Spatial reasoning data
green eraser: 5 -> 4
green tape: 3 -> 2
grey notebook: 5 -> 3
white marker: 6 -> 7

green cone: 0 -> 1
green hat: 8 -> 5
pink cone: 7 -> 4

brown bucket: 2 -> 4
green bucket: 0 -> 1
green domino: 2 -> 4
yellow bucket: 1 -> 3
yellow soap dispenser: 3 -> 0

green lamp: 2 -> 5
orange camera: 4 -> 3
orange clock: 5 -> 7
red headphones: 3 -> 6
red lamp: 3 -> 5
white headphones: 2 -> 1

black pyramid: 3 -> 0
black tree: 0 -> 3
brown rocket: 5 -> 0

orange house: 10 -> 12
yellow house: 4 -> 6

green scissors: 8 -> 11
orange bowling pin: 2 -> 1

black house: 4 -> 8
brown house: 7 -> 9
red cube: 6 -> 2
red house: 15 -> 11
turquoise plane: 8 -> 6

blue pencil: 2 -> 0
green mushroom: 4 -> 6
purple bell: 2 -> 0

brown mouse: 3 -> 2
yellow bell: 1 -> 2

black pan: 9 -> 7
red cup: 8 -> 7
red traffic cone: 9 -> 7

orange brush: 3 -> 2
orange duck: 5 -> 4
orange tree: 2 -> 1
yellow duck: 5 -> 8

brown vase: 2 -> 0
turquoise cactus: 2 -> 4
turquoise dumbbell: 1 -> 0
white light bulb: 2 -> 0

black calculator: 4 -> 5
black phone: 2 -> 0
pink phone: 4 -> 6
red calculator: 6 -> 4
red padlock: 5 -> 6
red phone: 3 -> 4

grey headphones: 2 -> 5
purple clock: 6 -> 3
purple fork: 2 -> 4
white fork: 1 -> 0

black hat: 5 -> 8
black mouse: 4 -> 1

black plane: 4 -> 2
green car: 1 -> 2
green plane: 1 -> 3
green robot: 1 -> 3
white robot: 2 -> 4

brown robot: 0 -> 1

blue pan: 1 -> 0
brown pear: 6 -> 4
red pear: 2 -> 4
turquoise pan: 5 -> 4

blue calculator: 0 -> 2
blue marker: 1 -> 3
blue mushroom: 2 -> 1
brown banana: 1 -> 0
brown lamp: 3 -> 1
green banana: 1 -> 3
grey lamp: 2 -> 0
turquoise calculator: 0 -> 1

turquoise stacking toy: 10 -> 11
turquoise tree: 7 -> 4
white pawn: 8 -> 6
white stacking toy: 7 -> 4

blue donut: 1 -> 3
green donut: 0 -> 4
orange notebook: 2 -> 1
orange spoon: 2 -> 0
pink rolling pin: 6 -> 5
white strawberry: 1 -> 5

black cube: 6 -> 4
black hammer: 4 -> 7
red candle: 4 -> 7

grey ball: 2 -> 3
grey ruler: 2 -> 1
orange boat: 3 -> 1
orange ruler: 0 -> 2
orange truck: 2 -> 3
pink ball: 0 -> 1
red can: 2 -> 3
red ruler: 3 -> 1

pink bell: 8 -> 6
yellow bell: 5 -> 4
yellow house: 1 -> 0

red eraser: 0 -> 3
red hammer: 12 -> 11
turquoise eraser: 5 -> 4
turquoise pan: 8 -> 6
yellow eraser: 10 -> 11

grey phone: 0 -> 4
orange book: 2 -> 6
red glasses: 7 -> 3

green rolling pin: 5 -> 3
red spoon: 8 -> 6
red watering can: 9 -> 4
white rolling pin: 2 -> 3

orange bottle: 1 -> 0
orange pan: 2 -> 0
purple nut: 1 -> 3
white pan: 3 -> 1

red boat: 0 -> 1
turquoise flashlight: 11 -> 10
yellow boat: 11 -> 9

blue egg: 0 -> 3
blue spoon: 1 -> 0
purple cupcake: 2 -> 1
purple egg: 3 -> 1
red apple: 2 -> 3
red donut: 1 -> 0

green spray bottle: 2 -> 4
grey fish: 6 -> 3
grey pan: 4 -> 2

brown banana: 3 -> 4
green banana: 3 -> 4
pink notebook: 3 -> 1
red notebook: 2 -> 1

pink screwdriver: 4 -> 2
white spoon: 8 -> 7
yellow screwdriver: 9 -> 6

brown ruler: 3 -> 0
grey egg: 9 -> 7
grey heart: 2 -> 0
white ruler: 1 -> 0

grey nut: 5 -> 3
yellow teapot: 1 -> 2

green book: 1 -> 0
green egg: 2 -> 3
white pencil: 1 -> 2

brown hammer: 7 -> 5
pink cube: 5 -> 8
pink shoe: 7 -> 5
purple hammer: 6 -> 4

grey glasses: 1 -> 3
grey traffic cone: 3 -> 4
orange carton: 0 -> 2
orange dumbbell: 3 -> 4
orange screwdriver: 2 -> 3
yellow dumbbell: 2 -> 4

YOUR TASK:
Retype only the lines above between the line with "orange house: 10 -> 12" and the line with "black phone: 2 -> 0", counting those two lines as well, and keep every character as it is.

FINISHED EXERCISE:
orange house: 10 -> 12
yellow house: 4 -> 6

green scissors: 8 -> 11
orange bowling pin: 2 -> 1

black house: 4 -> 8
brown house: 7 -> 9
red cube: 6 -> 2
red house: 15 -> 11
turquoise plane: 8 -> 6

blue pencil: 2 -> 0
green mushroom: 4 -> 6
purple bell: 2 -> 0

brown mouse: 3 -> 2
yellow bell: 1 -> 2

black pan: 9 -> 7
red cup: 8 -> 7
red traffic cone: 9 -> 7

orange brush: 3 -> 2
orange duck: 5 -> 4
orange tree: 2 -> 1
yellow duck: 5 -> 8

brown vase: 2 -> 0
turquoise cactus: 2 -> 4
turquoise dumbbell: 1 -> 0
white light bulb: 2 -> 0

black calculator: 4 -> 5
black phone: 2 -> 0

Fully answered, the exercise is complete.